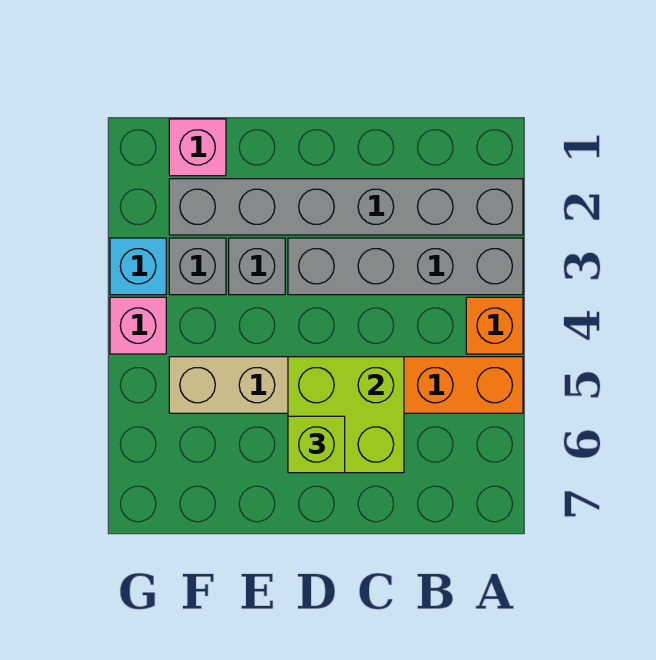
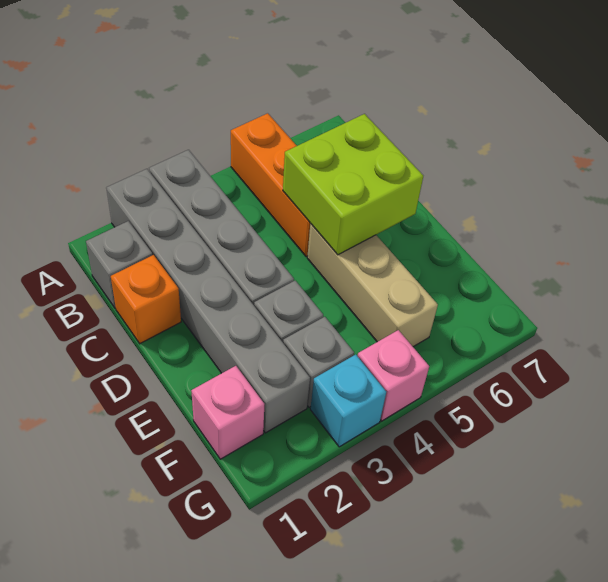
orange brick A4 level 1 -> orange brick C1 level 1
none -> grey brick B1 level 1
lime brick D6 level 3 -> none

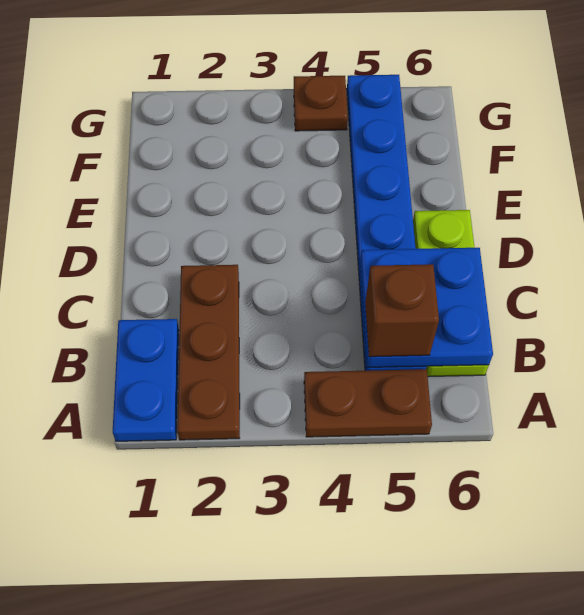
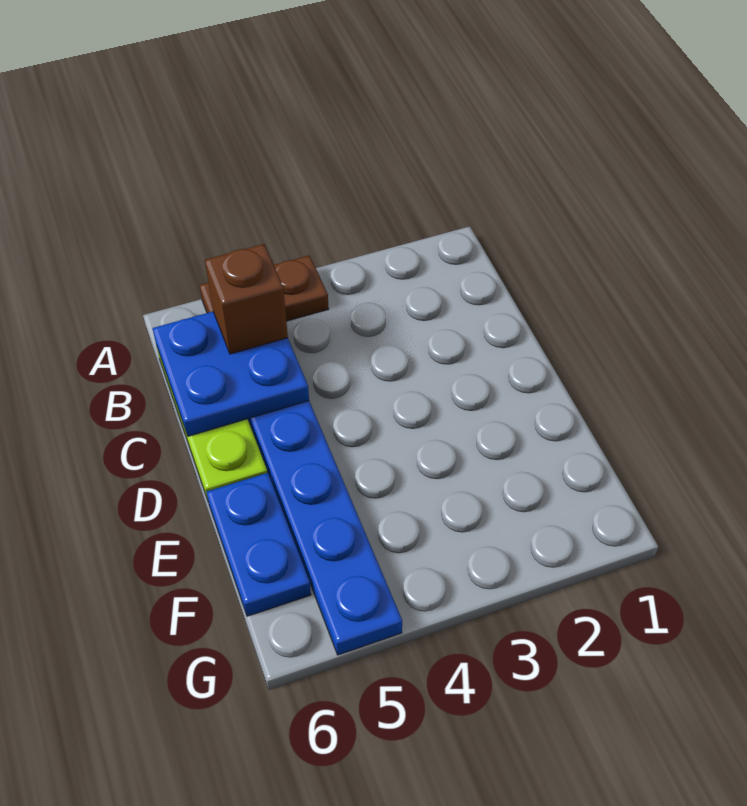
blue plate A1:B1 level 1 -> blue plate E6:F6 level 1
brown plate A2:C2 level 1 -> none
brown plate G4 level 1 -> none

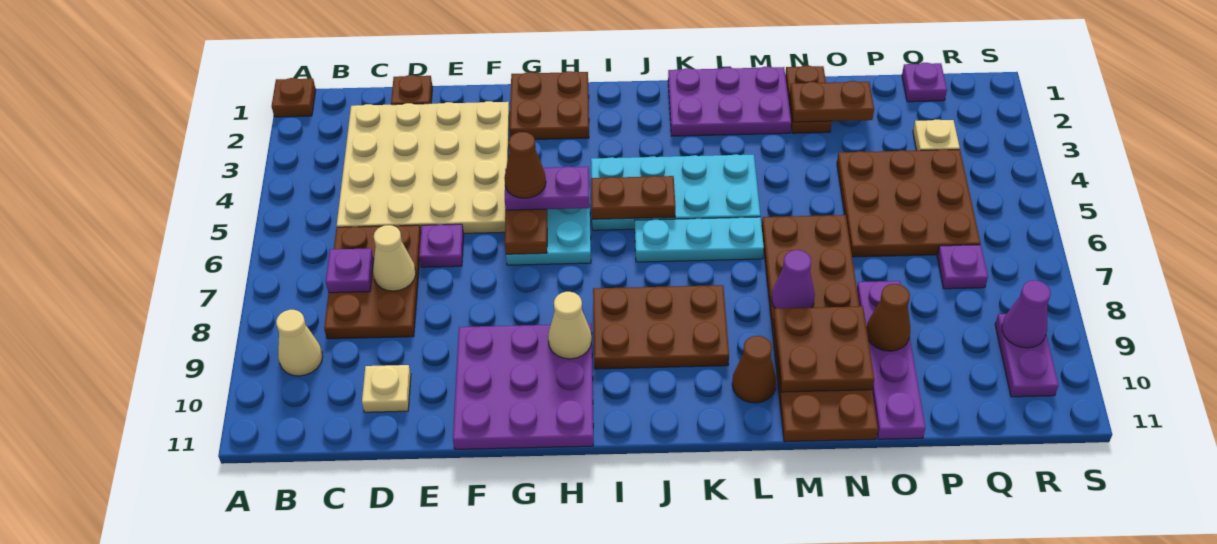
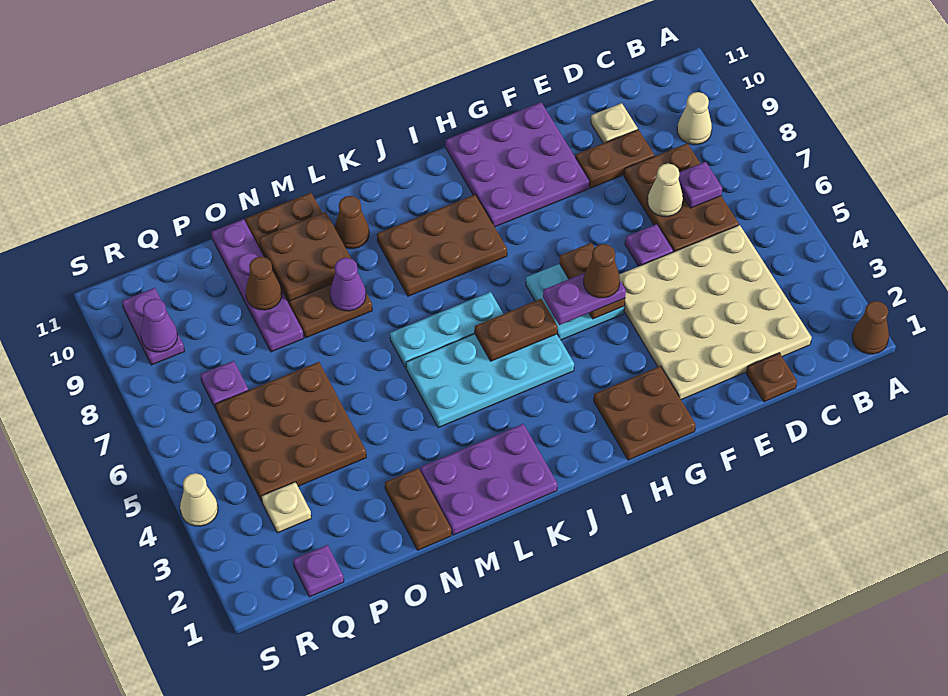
brown plate A1 level 1 -> brown cone A1 level 1
tan cone H9 level 2 -> tan cone S4 level 1
brown plate M6:N11 level 1 -> brown plate M8:N11 level 1
brown plate N2:O2 level 2 -> brown plate D9:E9 level 1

_To do_: Copy out every line of the data exactly, leaving the images behind.

_Answer to this exercise_:
orange brick A4 level 1 -> orange brick C1 level 1
none -> grey brick B1 level 1
lime brick D6 level 3 -> none

blue plate A1:B1 level 1 -> blue plate E6:F6 level 1
brown plate A2:C2 level 1 -> none
brown plate G4 level 1 -> none

brown plate A1 level 1 -> brown cone A1 level 1
tan cone H9 level 2 -> tan cone S4 level 1
brown plate M6:N11 level 1 -> brown plate M8:N11 level 1
brown plate N2:O2 level 2 -> brown plate D9:E9 level 1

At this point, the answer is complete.